Copy every line of the listing below, swapping "none" for "unset" and changing nothing else. Leave the pictures out of your answer.

━━━ AVAILABLE RECORDS

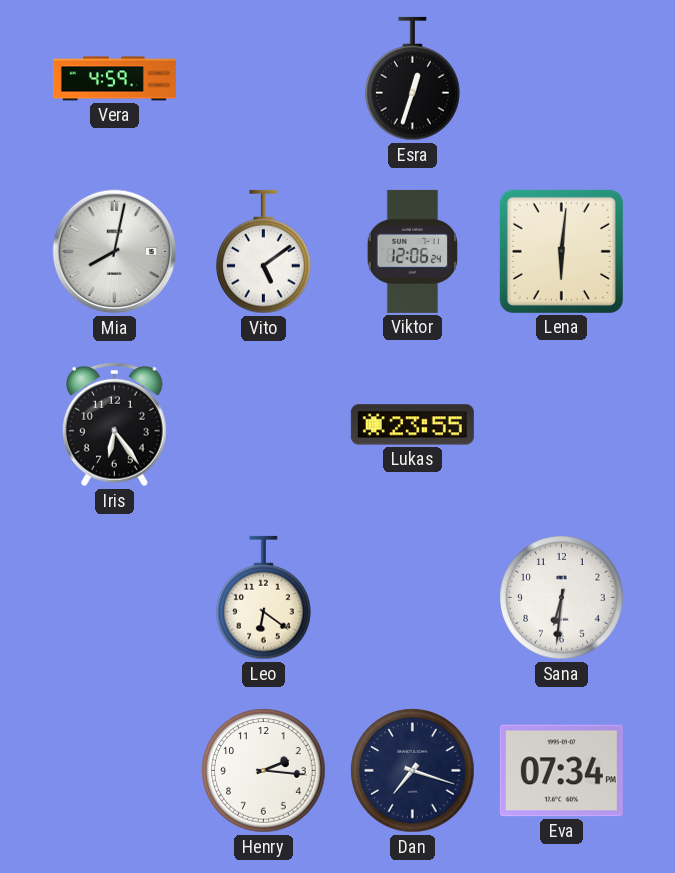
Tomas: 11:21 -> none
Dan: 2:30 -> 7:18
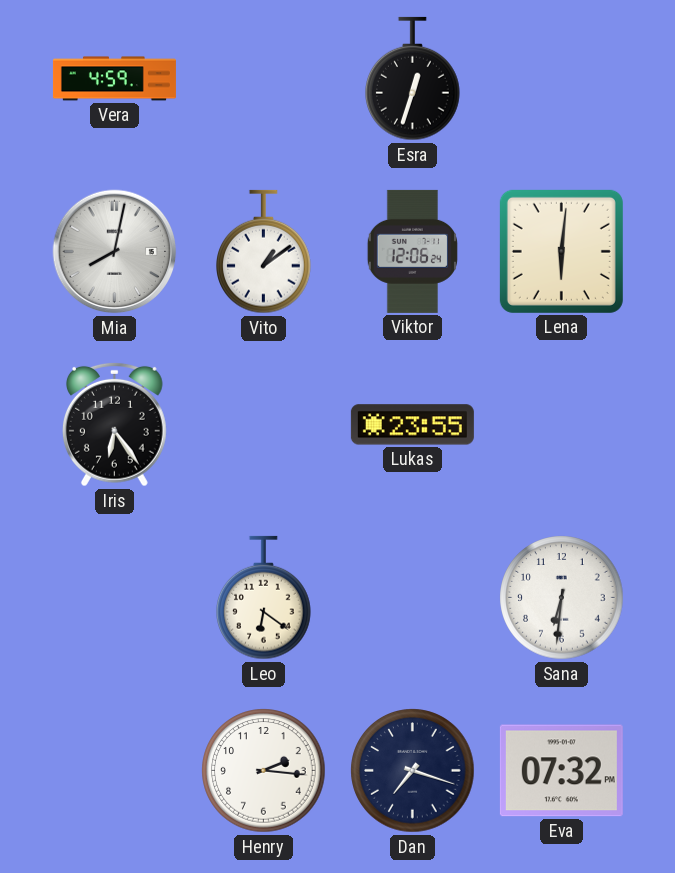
Vito: 5:09 -> 1:09
Eva: 07:34 -> 07:32
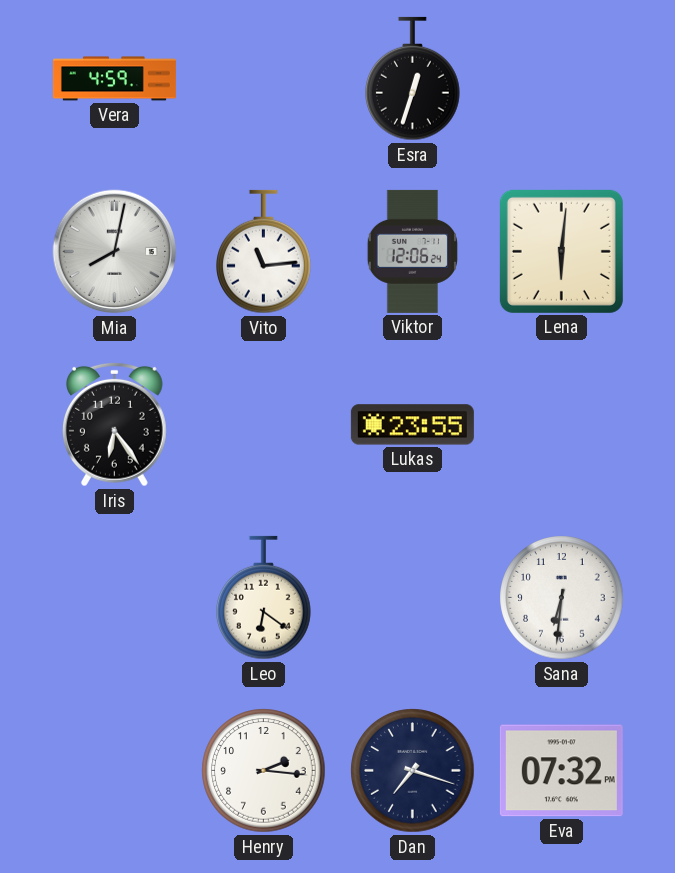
Vito: 1:09 -> 11:14
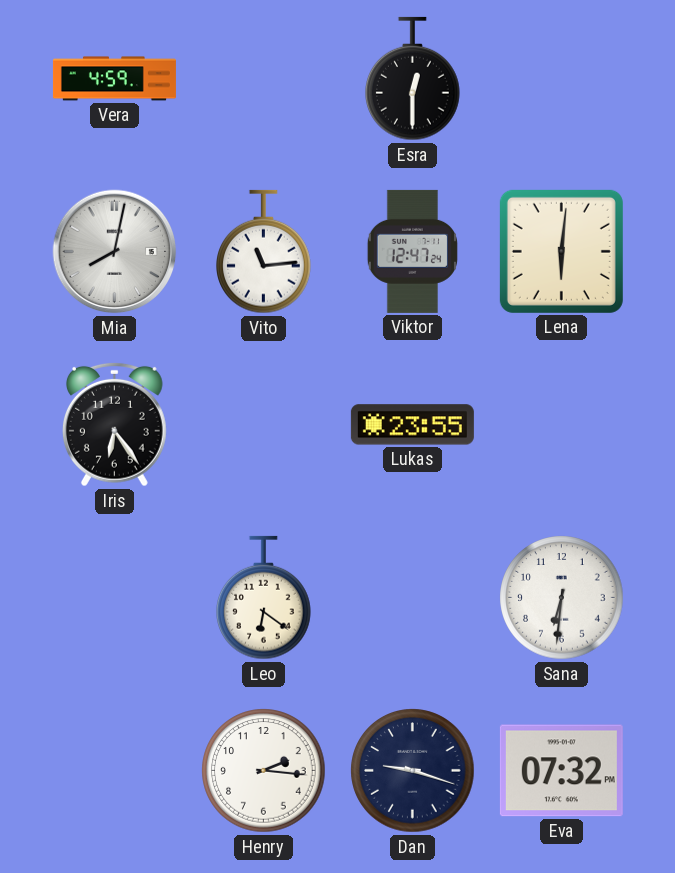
Esra: 12:33 -> 12:30
Viktor: 12:06 -> 12:47
Dan: 7:18 -> 9:18
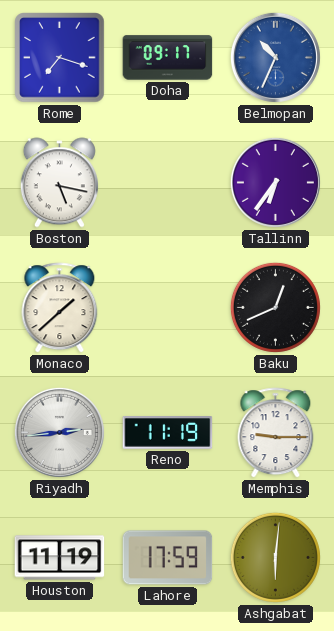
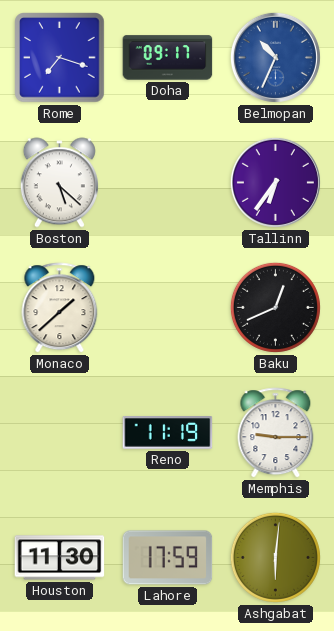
Boston: 5:17 -> 5:22
Riyadh: 2:44 -> none
Houston: 11:19 -> 11:30
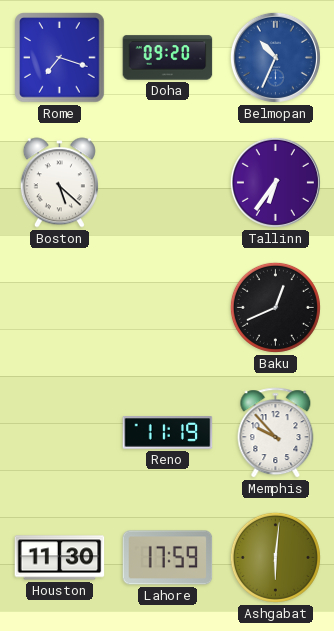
Doha: 09:17 -> 09:20
Monaco: 1:38 -> none
Memphis: 9:15 -> 9:53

━━━━━━

OUTPUT FOR THIS EXERCISE:
Tomas: 11:21 -> unset
Dan: 2:30 -> 7:18
Vito: 5:09 -> 1:09
Eva: 07:34 -> 07:32
Vito: 1:09 -> 11:14
Esra: 12:33 -> 12:30
Viktor: 12:06 -> 12:47
Dan: 7:18 -> 9:18
Boston: 5:17 -> 5:22
Riyadh: 2:44 -> unset
Houston: 11:19 -> 11:30
Doha: 09:17 -> 09:20
Monaco: 1:38 -> unset
Memphis: 9:15 -> 9:53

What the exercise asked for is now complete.